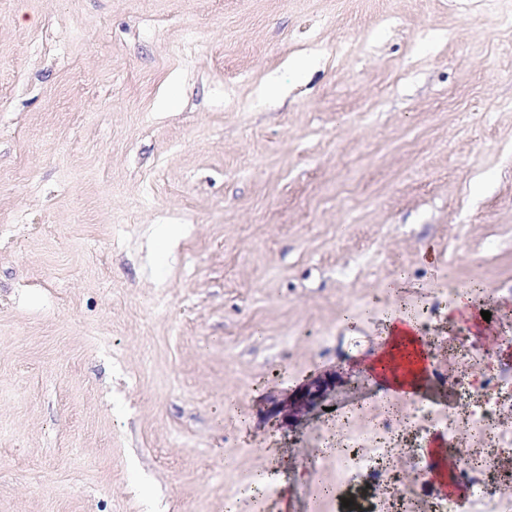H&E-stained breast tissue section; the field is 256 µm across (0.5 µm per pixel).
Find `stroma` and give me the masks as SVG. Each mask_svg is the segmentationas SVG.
Here are the masks:
<instances>
[{"label":"stroma","mask_w":512,"mask_h":512,"mask_svg":"<svg viewBox=\"0 0 512 512\" xmlns=\"http://www.w3.org/2000/svg\"><path fill=\"white\" fill-rule=\"evenodd\" d=\"M476 285L504 340L437 382L505 394L512 0H0V512H434L412 459L321 449L483 452L458 398L406 427L358 368L400 301L457 343ZM261 448L287 495L249 494ZM326 385L327 383L325 381L322 383L319 382L316 384L314 390L307 389L301 393L294 402L290 403V413L288 416L298 419L299 414L312 410L316 406L317 400Z\"/></svg>","instance_id":"obj_1"}]
</instances>
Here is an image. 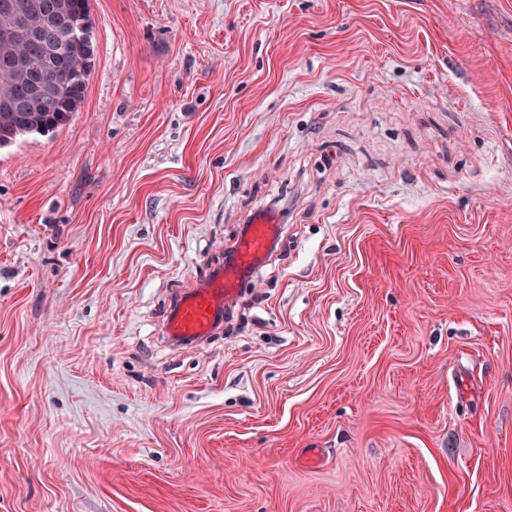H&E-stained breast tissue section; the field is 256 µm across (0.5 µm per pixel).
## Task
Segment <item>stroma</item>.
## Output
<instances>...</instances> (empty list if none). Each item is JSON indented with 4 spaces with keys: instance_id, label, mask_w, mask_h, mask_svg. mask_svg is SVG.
Here are the masks:
<instances>
[{
    "instance_id": "obj_1",
    "label": "stroma",
    "mask_w": 512,
    "mask_h": 512,
    "mask_svg": "<svg viewBox=\"0 0 512 512\" xmlns=\"http://www.w3.org/2000/svg\"><path fill=\"white\" fill-rule=\"evenodd\" d=\"M91 9L81 111L0 149V512H512V0ZM283 234L278 216L254 212L226 246L224 263L192 279L167 302L158 334L173 348L207 343L224 330L240 300L242 287L262 269Z\"/></svg>"
}]
</instances>
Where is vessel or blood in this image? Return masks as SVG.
Listing matches in <instances>:
<instances>
[{
	"label": "vessel or blood",
	"mask_w": 512,
	"mask_h": 512,
	"mask_svg": "<svg viewBox=\"0 0 512 512\" xmlns=\"http://www.w3.org/2000/svg\"><path fill=\"white\" fill-rule=\"evenodd\" d=\"M283 234L277 215L254 212L226 246L224 263L194 277L167 302L158 334L173 348L207 343L220 333L241 297L243 286L272 256Z\"/></svg>",
	"instance_id": "vessel-or-blood-1"
}]
</instances>
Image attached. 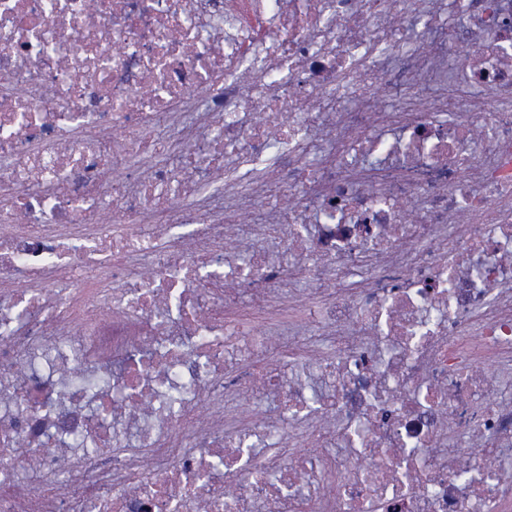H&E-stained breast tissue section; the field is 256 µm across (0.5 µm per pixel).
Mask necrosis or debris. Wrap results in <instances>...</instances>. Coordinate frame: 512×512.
I'll use <instances>...</instances> for the list:
<instances>
[{
	"mask_svg": "<svg viewBox=\"0 0 512 512\" xmlns=\"http://www.w3.org/2000/svg\"><path fill=\"white\" fill-rule=\"evenodd\" d=\"M0 512H512V0H0Z\"/></svg>",
	"mask_w": 512,
	"mask_h": 512,
	"instance_id": "1",
	"label": "necrosis or debris"
}]
</instances>
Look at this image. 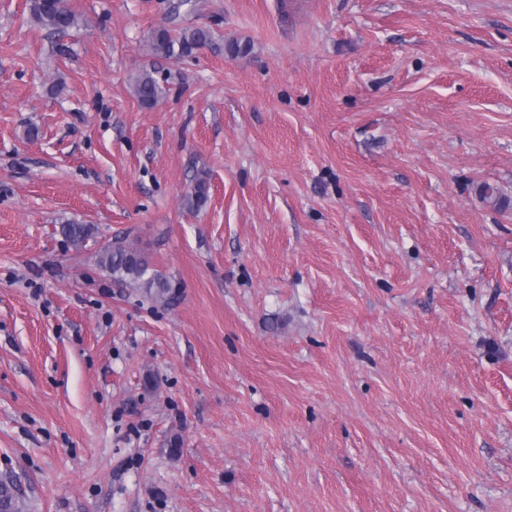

= What this task involves =
In the data above, find the line containing "Mask necrosis or"; from there, please write out each line through the end, exactly, with the pictures omitted.

= Answer in full =
Mask necrosis or debris. Wrap results in <instances>...</instances>. Coordinate frame: 512×512.
I'll use <instances>...</instances> for the list:
<instances>
[{
	"mask_svg": "<svg viewBox=\"0 0 512 512\" xmlns=\"http://www.w3.org/2000/svg\"><path fill=\"white\" fill-rule=\"evenodd\" d=\"M0 512H512V0H0Z\"/></svg>",
	"mask_w": 512,
	"mask_h": 512,
	"instance_id": "1",
	"label": "necrosis or debris"
}]
</instances>
Look at this image. 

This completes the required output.